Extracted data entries
★ ★ ★
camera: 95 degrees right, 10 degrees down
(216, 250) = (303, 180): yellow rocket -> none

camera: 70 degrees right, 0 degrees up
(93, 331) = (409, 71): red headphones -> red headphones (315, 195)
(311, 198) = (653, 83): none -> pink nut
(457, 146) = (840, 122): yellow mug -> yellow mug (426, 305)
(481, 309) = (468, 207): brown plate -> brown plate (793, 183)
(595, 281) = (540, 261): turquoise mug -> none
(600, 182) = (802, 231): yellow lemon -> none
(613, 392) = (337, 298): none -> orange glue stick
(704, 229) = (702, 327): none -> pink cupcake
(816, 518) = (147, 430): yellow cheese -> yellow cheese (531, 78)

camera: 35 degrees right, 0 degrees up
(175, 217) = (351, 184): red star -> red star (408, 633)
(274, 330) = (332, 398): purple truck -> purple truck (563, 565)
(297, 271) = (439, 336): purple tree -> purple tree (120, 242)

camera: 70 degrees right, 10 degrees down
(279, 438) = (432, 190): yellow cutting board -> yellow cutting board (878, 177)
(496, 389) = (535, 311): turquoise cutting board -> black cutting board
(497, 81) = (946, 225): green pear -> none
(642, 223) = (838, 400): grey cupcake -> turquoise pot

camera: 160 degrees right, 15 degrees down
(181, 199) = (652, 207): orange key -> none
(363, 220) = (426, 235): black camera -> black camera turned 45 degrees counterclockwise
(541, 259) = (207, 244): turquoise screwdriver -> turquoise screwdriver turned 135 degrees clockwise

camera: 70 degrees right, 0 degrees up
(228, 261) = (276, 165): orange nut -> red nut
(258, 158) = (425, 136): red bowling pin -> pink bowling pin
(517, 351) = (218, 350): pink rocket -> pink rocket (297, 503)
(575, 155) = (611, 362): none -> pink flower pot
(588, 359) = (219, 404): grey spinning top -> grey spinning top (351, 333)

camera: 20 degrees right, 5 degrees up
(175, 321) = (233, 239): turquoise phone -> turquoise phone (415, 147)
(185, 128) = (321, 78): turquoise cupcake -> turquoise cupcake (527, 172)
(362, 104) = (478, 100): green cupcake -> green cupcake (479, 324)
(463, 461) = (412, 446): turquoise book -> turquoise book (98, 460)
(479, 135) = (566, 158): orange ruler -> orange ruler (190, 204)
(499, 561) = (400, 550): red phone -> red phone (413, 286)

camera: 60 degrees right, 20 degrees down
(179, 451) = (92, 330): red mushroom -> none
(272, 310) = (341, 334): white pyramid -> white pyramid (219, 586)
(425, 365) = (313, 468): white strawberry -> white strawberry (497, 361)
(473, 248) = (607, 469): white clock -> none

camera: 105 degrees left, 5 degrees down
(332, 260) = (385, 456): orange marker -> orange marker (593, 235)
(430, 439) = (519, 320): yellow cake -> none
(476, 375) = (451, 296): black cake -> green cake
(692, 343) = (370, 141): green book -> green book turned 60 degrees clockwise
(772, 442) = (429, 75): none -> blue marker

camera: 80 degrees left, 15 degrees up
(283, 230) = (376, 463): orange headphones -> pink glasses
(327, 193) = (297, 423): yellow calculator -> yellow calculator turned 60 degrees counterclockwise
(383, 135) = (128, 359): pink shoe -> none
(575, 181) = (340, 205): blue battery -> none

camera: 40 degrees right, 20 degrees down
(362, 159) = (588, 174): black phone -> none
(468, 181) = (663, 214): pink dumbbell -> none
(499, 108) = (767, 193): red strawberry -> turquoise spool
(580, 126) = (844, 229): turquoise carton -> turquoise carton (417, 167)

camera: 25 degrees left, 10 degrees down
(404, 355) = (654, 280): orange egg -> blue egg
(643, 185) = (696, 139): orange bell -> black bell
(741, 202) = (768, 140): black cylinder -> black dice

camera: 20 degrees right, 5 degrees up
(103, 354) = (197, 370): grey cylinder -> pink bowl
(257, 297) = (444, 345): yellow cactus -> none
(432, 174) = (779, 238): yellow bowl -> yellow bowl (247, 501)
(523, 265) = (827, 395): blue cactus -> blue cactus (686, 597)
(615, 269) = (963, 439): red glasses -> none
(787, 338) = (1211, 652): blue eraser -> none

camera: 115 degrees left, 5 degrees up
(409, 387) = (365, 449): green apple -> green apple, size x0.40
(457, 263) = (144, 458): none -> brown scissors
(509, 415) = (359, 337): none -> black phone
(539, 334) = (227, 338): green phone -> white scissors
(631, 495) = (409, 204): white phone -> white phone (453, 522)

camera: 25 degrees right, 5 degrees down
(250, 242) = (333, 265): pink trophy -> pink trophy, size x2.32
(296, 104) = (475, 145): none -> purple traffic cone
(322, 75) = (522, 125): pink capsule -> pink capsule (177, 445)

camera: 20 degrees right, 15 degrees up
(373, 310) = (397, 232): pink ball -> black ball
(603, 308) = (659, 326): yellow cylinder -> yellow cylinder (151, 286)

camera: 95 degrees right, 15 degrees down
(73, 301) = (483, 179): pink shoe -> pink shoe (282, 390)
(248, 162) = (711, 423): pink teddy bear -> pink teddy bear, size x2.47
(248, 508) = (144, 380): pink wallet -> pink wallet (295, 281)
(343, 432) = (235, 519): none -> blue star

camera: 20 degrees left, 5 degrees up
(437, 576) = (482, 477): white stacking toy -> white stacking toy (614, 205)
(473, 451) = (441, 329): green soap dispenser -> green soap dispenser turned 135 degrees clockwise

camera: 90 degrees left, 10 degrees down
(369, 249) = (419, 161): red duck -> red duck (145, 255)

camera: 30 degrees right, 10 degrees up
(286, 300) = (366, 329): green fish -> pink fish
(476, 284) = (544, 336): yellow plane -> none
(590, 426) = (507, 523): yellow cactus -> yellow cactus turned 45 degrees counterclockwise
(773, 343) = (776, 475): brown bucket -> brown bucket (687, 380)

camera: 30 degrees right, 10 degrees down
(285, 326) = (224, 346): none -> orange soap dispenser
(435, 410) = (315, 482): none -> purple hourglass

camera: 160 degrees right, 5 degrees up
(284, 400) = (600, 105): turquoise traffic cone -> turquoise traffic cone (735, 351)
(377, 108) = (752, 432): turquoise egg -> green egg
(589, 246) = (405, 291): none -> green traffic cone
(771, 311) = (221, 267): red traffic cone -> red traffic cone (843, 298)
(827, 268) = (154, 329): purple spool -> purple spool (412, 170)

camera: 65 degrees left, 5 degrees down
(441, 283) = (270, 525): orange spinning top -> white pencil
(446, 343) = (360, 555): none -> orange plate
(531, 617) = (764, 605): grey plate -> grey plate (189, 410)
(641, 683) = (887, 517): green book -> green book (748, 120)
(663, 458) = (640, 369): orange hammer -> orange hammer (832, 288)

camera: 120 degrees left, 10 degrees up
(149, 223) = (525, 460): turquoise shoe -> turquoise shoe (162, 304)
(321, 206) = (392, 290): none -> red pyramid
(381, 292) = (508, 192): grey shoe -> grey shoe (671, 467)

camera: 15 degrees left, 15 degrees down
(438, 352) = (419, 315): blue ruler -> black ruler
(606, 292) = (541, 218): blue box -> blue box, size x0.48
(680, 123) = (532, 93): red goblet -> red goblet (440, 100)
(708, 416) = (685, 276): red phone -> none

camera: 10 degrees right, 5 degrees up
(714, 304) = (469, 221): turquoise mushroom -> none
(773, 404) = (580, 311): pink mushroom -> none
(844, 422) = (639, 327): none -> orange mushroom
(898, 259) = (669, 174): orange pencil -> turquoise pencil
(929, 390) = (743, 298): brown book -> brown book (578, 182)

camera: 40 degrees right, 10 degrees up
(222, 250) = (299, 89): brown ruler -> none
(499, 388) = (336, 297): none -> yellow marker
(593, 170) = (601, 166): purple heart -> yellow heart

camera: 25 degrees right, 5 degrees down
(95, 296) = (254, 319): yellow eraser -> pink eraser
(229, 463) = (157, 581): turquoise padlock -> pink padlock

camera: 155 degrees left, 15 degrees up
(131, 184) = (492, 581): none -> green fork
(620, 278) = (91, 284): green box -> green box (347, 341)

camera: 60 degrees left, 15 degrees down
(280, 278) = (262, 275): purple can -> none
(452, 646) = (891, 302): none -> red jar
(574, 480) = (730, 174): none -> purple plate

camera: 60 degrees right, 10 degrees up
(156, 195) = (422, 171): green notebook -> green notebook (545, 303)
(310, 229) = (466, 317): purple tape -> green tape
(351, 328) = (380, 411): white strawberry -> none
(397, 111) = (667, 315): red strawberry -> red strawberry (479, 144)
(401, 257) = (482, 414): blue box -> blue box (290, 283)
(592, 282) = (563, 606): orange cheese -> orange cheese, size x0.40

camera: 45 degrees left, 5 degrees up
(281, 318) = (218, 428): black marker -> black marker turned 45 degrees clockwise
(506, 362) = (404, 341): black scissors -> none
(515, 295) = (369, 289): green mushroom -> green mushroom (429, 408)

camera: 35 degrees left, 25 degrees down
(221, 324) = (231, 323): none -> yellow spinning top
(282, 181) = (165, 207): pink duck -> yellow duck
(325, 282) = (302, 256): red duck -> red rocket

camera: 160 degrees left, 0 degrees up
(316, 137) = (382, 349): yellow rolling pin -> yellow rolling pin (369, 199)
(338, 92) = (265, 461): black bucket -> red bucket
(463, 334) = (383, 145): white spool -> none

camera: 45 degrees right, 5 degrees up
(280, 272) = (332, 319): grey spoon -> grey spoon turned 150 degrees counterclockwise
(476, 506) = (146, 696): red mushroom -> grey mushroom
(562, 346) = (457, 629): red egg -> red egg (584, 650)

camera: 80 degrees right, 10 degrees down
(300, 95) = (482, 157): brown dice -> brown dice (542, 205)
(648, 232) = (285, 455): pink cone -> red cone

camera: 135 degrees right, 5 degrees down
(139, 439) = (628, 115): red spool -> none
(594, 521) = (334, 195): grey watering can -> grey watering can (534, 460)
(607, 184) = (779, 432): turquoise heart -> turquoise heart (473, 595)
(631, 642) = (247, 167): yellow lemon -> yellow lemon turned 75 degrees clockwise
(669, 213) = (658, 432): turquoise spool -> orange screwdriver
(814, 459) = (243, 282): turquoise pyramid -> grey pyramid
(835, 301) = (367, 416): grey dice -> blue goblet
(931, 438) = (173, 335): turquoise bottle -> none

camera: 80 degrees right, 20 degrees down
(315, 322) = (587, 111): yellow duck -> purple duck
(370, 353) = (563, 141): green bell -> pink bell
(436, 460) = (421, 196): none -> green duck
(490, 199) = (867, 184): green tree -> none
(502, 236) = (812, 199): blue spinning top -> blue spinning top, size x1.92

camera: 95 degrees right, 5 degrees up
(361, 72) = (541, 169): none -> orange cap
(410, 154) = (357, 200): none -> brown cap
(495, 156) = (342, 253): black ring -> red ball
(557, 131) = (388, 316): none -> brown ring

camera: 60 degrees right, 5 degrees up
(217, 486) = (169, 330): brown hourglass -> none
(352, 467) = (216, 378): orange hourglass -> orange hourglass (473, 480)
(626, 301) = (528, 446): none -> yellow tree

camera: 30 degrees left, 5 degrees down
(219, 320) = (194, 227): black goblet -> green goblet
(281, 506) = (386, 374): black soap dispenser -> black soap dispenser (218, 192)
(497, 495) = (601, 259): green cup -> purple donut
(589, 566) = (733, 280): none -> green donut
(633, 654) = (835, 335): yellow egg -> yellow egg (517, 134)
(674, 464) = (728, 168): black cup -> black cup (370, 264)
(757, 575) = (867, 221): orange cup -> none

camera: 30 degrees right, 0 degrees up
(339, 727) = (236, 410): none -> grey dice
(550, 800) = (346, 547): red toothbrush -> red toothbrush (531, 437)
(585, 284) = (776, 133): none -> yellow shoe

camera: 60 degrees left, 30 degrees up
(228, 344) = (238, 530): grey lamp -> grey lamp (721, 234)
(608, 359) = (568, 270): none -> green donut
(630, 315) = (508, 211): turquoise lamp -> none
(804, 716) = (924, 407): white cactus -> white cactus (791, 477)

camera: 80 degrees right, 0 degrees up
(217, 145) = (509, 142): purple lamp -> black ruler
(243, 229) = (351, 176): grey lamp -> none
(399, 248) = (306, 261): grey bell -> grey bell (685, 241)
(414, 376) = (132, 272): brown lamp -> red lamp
★ ★ ★
> [Exercise requirements] The answer is the lines above between the line holding "(603, 308) = (659, 326): yellow" and the line holding "camera: 15 degrees left, 15 degrees down", inclusive, each written out exactly, and no others.

> [Answer to this task]
(603, 308) = (659, 326): yellow cylinder -> yellow cylinder (151, 286)

camera: 95 degrees right, 15 degrees down
(73, 301) = (483, 179): pink shoe -> pink shoe (282, 390)
(248, 162) = (711, 423): pink teddy bear -> pink teddy bear, size x2.47
(248, 508) = (144, 380): pink wallet -> pink wallet (295, 281)
(343, 432) = (235, 519): none -> blue star

camera: 20 degrees left, 5 degrees up
(437, 576) = (482, 477): white stacking toy -> white stacking toy (614, 205)
(473, 451) = (441, 329): green soap dispenser -> green soap dispenser turned 135 degrees clockwise

camera: 90 degrees left, 10 degrees down
(369, 249) = (419, 161): red duck -> red duck (145, 255)

camera: 30 degrees right, 10 degrees up
(286, 300) = (366, 329): green fish -> pink fish
(476, 284) = (544, 336): yellow plane -> none
(590, 426) = (507, 523): yellow cactus -> yellow cactus turned 45 degrees counterclockwise
(773, 343) = (776, 475): brown bucket -> brown bucket (687, 380)

camera: 30 degrees right, 10 degrees down
(285, 326) = (224, 346): none -> orange soap dispenser
(435, 410) = (315, 482): none -> purple hourglass

camera: 160 degrees right, 5 degrees up
(284, 400) = (600, 105): turquoise traffic cone -> turquoise traffic cone (735, 351)
(377, 108) = (752, 432): turquoise egg -> green egg
(589, 246) = (405, 291): none -> green traffic cone
(771, 311) = (221, 267): red traffic cone -> red traffic cone (843, 298)
(827, 268) = (154, 329): purple spool -> purple spool (412, 170)

camera: 65 degrees left, 5 degrees down
(441, 283) = (270, 525): orange spinning top -> white pencil
(446, 343) = (360, 555): none -> orange plate
(531, 617) = (764, 605): grey plate -> grey plate (189, 410)
(641, 683) = (887, 517): green book -> green book (748, 120)
(663, 458) = (640, 369): orange hammer -> orange hammer (832, 288)

camera: 120 degrees left, 10 degrees up
(149, 223) = (525, 460): turquoise shoe -> turquoise shoe (162, 304)
(321, 206) = (392, 290): none -> red pyramid
(381, 292) = (508, 192): grey shoe -> grey shoe (671, 467)

camera: 15 degrees left, 15 degrees down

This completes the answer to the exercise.